### WORK TASK
Return every line of the entries below that contains the word "their", treating uppercase and lowercase letters as distinct.

-------- DATASET ENTRIES

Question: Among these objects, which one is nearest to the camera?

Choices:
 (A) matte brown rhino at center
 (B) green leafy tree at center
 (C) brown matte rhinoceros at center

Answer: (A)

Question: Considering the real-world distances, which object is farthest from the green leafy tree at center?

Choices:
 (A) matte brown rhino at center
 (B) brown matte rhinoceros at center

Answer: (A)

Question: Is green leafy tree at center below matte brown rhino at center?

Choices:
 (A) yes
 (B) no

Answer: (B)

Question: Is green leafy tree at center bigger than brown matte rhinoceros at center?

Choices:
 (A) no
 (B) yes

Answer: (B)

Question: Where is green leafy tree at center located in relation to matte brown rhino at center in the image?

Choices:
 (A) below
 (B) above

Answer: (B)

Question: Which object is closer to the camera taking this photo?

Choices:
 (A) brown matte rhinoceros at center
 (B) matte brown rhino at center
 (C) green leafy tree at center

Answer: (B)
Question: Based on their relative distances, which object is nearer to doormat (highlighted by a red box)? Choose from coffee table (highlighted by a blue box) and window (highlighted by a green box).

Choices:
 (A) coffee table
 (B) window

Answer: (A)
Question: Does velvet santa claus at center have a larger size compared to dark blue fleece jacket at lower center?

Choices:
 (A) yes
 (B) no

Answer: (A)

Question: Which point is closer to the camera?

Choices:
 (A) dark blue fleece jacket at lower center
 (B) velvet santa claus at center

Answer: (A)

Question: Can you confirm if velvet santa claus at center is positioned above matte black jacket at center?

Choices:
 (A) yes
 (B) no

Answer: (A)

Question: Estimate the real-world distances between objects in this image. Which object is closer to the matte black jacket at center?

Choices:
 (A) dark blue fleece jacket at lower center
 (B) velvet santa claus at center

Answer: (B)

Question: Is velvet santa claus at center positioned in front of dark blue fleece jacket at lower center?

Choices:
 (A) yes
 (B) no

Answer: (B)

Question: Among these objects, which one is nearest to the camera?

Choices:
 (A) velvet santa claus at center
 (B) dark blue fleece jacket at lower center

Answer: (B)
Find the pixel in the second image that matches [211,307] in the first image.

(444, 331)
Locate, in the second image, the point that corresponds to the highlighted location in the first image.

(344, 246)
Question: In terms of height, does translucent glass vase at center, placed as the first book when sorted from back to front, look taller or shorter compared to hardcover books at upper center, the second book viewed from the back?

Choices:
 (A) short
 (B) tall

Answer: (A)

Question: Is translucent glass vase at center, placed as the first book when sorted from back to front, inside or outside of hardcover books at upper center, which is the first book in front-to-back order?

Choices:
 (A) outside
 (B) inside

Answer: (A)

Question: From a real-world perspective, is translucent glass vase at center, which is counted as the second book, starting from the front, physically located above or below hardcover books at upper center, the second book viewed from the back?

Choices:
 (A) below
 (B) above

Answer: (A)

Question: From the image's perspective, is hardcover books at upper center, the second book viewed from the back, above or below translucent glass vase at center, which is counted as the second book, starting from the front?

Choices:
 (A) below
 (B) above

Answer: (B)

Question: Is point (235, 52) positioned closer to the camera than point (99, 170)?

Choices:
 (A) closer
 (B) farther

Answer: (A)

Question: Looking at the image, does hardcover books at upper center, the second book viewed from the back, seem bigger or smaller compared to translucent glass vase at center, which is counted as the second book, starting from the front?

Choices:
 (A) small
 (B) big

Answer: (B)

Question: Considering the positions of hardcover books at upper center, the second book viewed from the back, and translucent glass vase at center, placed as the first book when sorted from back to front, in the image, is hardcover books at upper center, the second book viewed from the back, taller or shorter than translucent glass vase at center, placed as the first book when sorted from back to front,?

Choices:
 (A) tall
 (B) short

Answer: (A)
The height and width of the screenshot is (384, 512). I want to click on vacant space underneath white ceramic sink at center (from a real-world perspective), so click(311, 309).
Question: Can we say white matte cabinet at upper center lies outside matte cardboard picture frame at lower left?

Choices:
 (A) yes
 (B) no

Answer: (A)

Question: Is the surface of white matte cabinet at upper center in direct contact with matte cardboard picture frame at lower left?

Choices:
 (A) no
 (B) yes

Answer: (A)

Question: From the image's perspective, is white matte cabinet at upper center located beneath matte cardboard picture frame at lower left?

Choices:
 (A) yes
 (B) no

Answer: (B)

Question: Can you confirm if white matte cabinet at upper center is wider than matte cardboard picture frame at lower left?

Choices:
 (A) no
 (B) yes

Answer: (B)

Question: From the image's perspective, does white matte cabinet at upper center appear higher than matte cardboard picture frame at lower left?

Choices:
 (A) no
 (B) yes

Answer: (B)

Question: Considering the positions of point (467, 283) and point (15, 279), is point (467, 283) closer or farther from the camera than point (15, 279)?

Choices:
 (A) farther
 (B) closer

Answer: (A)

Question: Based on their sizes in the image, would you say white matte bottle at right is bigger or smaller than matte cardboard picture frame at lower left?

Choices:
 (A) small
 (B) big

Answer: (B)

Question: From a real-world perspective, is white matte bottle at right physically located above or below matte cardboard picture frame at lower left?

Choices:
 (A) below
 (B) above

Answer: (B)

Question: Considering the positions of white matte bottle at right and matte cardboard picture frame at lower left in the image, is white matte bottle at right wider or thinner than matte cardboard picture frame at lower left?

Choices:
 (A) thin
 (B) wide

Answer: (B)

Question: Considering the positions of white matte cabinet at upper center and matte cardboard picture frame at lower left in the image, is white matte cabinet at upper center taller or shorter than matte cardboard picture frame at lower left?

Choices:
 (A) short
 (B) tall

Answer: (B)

----------------

### EXERCISE ANSWER
Question: Based on their relative distances, which object is nearer to doormat (highlighted by a red box)? Choose from coffee table (highlighted by a blue box) and window (highlighted by a green box).
Question: Based on their sizes in the image, would you say white matte bottle at right is bigger or smaller than matte cardboard picture frame at lower left?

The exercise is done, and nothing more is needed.